(TRY IT) Return each line of the material below exactly. Begin at the first and end on the line with "cyan circle: (110, 104) -> (129, 84), moved".

--- MATERIAL FOR THE TASK Enclosed Below ---

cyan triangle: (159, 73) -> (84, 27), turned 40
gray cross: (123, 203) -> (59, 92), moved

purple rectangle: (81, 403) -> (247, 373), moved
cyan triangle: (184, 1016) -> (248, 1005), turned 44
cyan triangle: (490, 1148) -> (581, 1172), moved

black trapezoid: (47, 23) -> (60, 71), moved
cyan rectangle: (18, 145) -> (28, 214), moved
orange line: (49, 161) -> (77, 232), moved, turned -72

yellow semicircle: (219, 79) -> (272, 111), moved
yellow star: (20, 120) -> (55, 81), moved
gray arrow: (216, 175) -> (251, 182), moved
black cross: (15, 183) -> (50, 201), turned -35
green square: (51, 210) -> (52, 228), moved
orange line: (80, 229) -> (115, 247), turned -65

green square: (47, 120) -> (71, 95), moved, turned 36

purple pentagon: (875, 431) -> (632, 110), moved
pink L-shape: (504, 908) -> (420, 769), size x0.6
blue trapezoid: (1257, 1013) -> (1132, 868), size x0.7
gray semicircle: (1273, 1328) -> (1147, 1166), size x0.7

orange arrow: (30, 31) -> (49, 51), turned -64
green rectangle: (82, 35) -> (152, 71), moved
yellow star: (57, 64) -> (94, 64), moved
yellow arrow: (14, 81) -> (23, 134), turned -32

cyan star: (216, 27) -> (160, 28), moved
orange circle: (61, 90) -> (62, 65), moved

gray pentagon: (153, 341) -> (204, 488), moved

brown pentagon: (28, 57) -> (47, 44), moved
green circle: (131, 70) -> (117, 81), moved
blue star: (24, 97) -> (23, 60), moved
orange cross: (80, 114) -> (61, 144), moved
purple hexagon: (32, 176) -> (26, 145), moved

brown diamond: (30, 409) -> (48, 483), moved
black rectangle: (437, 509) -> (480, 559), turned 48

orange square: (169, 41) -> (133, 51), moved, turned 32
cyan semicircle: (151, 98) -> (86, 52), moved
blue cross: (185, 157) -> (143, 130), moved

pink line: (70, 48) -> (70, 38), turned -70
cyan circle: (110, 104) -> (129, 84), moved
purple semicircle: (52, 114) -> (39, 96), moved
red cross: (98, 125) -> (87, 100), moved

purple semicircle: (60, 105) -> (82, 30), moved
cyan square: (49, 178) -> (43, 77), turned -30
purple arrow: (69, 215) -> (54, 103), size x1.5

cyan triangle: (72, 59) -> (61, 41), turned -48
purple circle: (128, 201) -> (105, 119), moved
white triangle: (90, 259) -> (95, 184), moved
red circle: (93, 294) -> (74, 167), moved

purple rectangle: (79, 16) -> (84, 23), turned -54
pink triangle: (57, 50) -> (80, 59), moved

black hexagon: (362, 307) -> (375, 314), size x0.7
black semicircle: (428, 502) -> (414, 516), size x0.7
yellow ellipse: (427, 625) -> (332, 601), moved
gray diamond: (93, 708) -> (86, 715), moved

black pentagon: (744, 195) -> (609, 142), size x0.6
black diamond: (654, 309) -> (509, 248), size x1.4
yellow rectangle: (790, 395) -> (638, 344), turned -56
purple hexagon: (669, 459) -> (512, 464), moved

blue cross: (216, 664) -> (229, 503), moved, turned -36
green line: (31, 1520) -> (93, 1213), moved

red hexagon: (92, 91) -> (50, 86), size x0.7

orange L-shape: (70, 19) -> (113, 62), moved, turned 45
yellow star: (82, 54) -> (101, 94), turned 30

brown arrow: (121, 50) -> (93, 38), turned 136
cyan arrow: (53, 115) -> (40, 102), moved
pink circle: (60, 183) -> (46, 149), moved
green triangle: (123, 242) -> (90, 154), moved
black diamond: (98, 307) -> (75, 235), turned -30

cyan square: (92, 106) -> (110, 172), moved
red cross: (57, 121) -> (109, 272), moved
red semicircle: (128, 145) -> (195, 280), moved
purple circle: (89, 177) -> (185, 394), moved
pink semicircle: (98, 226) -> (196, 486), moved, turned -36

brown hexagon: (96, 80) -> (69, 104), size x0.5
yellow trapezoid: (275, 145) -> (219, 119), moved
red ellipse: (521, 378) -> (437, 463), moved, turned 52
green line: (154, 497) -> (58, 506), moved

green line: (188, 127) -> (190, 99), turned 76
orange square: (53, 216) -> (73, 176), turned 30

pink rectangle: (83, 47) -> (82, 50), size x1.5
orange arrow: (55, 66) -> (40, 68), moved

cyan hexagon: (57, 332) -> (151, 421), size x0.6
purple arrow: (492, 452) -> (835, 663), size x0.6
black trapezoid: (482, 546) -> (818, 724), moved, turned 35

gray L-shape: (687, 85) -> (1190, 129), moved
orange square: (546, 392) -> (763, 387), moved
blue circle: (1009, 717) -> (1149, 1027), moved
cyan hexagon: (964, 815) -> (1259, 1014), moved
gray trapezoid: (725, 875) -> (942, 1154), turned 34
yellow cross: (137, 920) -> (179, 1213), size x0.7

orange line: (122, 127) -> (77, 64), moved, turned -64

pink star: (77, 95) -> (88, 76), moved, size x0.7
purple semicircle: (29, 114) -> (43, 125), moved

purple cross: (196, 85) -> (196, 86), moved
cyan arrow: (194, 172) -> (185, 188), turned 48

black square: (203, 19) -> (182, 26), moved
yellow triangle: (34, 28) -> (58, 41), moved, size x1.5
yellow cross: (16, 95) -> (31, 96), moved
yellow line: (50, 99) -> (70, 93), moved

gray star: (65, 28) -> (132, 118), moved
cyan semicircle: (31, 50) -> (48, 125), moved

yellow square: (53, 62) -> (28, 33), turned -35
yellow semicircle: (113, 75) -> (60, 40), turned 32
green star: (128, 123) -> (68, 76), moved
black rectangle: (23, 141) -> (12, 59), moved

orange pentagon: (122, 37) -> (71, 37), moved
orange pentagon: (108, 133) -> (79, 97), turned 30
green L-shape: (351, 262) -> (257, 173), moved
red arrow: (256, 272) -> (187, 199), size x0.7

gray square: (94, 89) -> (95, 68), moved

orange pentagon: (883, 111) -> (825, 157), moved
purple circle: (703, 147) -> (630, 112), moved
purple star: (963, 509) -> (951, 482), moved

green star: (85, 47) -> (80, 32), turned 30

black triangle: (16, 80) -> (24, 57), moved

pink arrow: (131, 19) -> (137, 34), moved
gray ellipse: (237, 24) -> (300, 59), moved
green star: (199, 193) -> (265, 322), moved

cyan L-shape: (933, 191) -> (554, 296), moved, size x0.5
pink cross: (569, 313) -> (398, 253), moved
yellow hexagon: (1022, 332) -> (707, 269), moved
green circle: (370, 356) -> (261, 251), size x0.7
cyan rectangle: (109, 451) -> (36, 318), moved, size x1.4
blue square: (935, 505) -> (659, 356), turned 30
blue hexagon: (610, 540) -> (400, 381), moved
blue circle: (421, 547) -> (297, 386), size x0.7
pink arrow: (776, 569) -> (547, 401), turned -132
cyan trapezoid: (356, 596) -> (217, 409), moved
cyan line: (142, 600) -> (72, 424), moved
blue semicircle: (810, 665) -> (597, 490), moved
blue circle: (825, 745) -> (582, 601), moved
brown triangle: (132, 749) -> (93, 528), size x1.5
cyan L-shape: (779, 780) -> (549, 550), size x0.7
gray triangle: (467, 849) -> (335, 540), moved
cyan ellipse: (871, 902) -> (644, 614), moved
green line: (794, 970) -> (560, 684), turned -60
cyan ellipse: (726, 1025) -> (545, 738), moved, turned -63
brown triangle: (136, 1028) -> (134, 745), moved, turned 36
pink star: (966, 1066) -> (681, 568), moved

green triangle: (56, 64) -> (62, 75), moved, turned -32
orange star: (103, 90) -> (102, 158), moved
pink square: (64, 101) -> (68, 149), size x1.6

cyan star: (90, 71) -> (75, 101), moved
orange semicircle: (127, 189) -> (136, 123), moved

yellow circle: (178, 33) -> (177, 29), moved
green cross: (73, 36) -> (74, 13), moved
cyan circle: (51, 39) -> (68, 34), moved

--- End of Enclosed MATERIAL FOR THE TASK ---

(EXERCISE RESULT)
cyan triangle: (159, 73) -> (84, 27), turned 40
gray cross: (123, 203) -> (59, 92), moved

purple rectangle: (81, 403) -> (247, 373), moved
cyan triangle: (184, 1016) -> (248, 1005), turned 44
cyan triangle: (490, 1148) -> (581, 1172), moved

black trapezoid: (47, 23) -> (60, 71), moved
cyan rectangle: (18, 145) -> (28, 214), moved
orange line: (49, 161) -> (77, 232), moved, turned -72

yellow semicircle: (219, 79) -> (272, 111), moved
yellow star: (20, 120) -> (55, 81), moved
gray arrow: (216, 175) -> (251, 182), moved
black cross: (15, 183) -> (50, 201), turned -35
green square: (51, 210) -> (52, 228), moved
orange line: (80, 229) -> (115, 247), turned -65

green square: (47, 120) -> (71, 95), moved, turned 36

purple pentagon: (875, 431) -> (632, 110), moved
pink L-shape: (504, 908) -> (420, 769), size x0.6
blue trapezoid: (1257, 1013) -> (1132, 868), size x0.7
gray semicircle: (1273, 1328) -> (1147, 1166), size x0.7

orange arrow: (30, 31) -> (49, 51), turned -64
green rectangle: (82, 35) -> (152, 71), moved
yellow star: (57, 64) -> (94, 64), moved
yellow arrow: (14, 81) -> (23, 134), turned -32

cyan star: (216, 27) -> (160, 28), moved
orange circle: (61, 90) -> (62, 65), moved

gray pentagon: (153, 341) -> (204, 488), moved

brown pentagon: (28, 57) -> (47, 44), moved
green circle: (131, 70) -> (117, 81), moved
blue star: (24, 97) -> (23, 60), moved
orange cross: (80, 114) -> (61, 144), moved
purple hexagon: (32, 176) -> (26, 145), moved

brown diamond: (30, 409) -> (48, 483), moved
black rectangle: (437, 509) -> (480, 559), turned 48

orange square: (169, 41) -> (133, 51), moved, turned 32
cyan semicircle: (151, 98) -> (86, 52), moved
blue cross: (185, 157) -> (143, 130), moved

pink line: (70, 48) -> (70, 38), turned -70
cyan circle: (110, 104) -> (129, 84), moved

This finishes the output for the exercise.